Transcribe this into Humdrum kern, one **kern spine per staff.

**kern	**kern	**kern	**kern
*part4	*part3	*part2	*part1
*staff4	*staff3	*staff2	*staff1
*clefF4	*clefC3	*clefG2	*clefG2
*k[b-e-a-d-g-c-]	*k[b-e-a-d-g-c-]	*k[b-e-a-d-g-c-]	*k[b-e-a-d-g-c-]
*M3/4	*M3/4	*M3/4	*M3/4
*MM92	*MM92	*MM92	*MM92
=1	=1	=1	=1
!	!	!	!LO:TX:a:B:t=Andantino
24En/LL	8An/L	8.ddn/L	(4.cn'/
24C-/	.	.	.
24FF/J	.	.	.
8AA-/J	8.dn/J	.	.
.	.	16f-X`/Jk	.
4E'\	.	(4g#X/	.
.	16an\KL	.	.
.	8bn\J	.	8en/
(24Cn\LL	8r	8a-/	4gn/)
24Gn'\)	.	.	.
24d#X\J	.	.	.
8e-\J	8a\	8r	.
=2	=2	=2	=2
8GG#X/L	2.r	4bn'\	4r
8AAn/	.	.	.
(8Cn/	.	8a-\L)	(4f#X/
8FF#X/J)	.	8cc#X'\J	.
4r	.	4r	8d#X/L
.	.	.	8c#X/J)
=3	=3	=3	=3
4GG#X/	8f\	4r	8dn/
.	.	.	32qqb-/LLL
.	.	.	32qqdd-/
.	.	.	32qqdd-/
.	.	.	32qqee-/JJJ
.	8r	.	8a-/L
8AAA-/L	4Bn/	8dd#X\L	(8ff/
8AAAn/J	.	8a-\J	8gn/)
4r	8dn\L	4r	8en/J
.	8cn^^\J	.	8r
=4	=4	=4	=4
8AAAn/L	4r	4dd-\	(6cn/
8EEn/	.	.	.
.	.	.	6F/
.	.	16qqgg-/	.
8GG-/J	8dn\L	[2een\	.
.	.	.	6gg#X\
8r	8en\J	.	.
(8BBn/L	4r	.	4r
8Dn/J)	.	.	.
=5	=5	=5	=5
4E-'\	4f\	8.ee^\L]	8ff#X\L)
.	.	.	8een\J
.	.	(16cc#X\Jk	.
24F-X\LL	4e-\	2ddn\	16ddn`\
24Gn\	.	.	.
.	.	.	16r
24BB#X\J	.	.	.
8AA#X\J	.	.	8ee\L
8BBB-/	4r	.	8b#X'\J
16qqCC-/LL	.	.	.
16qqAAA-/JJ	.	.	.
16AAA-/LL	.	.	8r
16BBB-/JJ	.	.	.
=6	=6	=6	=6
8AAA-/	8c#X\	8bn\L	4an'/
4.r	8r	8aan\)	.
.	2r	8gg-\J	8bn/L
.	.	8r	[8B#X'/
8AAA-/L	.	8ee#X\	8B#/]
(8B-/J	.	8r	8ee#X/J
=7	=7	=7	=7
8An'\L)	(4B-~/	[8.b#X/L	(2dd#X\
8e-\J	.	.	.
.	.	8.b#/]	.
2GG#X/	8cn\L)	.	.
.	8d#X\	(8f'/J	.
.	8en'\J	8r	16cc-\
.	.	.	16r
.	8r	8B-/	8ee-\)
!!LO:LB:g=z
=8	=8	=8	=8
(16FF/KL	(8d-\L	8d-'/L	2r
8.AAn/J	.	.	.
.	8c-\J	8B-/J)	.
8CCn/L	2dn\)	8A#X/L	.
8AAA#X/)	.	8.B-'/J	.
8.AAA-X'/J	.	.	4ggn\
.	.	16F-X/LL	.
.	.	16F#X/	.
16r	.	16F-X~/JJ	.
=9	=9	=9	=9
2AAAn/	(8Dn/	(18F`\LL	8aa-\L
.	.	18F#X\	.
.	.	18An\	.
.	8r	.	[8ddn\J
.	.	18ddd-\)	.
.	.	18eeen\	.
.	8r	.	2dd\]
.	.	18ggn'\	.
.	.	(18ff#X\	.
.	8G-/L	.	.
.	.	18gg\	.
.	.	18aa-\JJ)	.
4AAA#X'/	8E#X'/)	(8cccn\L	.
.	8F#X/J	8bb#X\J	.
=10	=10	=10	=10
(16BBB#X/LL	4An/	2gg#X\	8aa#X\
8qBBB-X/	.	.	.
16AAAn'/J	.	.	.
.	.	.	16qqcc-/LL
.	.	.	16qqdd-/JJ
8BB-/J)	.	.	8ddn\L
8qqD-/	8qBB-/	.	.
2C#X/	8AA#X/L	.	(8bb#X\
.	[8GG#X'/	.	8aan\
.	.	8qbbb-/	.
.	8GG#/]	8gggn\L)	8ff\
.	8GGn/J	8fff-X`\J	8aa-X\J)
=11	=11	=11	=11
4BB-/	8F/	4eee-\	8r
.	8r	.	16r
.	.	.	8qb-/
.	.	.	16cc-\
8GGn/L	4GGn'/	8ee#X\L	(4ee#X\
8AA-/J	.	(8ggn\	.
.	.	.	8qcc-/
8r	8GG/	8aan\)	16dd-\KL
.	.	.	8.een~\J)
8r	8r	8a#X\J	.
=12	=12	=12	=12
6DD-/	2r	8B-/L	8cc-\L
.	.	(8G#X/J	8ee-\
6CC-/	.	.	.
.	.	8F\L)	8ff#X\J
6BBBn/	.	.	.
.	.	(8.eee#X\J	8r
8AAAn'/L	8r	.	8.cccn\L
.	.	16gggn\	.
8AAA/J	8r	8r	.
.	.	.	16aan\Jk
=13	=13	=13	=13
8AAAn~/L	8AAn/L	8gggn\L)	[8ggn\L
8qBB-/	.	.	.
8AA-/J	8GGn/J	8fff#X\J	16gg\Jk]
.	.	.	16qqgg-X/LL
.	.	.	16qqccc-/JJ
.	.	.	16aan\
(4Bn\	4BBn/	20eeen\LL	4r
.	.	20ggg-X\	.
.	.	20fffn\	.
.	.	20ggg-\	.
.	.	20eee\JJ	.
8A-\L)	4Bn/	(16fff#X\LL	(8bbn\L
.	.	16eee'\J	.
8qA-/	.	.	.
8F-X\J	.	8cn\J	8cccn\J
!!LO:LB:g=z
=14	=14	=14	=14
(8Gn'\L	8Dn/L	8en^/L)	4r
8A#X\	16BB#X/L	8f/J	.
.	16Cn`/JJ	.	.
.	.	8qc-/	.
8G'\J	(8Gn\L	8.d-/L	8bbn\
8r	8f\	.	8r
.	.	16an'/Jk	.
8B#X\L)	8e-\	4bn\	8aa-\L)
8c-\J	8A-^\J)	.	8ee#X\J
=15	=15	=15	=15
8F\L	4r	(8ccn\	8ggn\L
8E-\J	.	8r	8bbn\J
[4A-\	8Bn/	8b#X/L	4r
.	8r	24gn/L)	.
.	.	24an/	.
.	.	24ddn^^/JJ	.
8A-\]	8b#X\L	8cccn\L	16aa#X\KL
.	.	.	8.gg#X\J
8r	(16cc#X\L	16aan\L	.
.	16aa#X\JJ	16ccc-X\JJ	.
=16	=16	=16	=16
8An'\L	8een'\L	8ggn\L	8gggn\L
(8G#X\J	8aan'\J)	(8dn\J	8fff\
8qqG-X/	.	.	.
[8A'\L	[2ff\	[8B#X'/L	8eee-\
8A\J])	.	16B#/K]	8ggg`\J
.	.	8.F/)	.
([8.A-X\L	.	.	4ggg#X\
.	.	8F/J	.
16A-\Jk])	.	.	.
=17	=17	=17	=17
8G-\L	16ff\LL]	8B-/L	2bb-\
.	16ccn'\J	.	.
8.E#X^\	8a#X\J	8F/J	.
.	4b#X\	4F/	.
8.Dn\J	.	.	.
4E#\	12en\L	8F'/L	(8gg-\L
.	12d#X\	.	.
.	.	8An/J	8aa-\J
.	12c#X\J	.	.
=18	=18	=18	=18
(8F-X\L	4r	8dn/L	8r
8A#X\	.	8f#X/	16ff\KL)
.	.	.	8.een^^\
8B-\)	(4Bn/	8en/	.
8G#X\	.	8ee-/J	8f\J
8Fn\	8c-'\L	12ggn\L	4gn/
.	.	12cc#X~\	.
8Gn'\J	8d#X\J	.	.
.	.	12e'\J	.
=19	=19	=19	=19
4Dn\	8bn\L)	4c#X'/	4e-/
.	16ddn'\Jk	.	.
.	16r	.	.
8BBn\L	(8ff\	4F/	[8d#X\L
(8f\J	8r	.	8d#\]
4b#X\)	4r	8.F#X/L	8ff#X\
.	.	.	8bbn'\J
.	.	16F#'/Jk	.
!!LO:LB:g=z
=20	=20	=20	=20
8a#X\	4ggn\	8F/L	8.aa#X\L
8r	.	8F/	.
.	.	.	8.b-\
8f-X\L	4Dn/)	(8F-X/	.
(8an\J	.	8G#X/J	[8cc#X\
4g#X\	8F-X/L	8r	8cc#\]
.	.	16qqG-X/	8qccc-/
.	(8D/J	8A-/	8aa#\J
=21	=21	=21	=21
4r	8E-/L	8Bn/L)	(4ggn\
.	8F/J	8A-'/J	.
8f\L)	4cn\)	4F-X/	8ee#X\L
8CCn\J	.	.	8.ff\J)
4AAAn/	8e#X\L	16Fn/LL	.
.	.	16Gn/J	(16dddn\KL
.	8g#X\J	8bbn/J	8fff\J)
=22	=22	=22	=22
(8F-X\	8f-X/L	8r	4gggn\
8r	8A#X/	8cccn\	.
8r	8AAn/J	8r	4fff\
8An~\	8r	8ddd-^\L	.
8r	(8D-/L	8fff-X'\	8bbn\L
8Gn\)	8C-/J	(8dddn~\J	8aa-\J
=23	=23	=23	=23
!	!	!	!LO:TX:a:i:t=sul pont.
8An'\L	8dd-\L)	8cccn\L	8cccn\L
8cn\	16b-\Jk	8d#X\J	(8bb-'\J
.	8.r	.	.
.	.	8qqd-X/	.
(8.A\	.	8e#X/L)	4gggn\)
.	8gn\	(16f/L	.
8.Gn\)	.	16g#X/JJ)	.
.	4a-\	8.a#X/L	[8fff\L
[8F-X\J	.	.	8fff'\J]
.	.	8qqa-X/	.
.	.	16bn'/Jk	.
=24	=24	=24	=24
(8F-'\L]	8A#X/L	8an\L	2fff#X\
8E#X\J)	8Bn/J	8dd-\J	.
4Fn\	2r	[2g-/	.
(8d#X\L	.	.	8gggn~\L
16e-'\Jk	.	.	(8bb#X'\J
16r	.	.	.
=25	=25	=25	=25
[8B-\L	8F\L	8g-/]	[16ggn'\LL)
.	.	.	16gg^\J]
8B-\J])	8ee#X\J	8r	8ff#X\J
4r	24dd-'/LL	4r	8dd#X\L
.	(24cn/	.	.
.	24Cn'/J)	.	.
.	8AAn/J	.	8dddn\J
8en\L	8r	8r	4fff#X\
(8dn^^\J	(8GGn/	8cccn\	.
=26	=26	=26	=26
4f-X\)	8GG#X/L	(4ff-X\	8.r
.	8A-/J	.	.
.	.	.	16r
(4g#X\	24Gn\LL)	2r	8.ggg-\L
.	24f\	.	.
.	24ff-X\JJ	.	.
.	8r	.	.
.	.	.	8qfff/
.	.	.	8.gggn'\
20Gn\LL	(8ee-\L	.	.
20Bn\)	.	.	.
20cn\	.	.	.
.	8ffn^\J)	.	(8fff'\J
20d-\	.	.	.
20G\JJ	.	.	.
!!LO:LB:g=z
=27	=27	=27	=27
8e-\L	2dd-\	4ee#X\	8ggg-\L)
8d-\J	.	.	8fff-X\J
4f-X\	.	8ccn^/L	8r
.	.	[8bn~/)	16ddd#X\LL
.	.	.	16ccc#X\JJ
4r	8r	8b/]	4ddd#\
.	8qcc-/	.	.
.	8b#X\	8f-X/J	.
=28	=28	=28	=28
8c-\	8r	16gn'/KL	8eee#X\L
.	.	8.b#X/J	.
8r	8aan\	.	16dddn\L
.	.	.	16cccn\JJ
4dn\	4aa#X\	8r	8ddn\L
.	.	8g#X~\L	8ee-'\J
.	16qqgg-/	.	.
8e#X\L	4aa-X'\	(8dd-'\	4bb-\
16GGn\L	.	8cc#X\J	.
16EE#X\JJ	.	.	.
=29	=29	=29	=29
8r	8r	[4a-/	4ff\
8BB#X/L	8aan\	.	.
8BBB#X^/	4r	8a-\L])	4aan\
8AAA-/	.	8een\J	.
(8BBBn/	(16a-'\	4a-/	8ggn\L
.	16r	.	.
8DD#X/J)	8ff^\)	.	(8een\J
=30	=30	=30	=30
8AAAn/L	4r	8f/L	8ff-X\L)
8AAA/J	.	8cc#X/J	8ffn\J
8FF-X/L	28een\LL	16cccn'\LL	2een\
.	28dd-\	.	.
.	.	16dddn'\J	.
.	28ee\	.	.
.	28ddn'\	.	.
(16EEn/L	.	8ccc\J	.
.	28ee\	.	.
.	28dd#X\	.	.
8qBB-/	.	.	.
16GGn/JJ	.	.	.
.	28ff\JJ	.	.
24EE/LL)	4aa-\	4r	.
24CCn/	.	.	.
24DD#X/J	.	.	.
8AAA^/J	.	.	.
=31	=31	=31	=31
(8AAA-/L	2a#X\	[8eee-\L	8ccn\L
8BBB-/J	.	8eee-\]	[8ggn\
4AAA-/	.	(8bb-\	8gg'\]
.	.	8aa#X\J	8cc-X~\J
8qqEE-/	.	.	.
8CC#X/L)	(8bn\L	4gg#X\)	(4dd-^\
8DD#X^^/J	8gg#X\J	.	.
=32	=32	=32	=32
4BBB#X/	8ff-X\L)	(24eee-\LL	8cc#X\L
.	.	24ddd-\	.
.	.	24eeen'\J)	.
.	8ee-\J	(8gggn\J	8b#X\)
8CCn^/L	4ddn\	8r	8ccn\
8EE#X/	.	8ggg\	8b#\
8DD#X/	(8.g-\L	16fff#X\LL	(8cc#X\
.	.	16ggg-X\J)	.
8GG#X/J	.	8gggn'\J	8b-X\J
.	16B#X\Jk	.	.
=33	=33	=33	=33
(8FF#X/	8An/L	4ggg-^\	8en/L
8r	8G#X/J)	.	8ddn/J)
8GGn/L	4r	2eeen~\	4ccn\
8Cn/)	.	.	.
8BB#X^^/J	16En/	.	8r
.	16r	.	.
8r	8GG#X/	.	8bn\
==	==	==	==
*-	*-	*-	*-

What to work on
Tell how many lines in the items contain the string "kern", where case must match, and reply with that number alone.

Reply to the exercise
2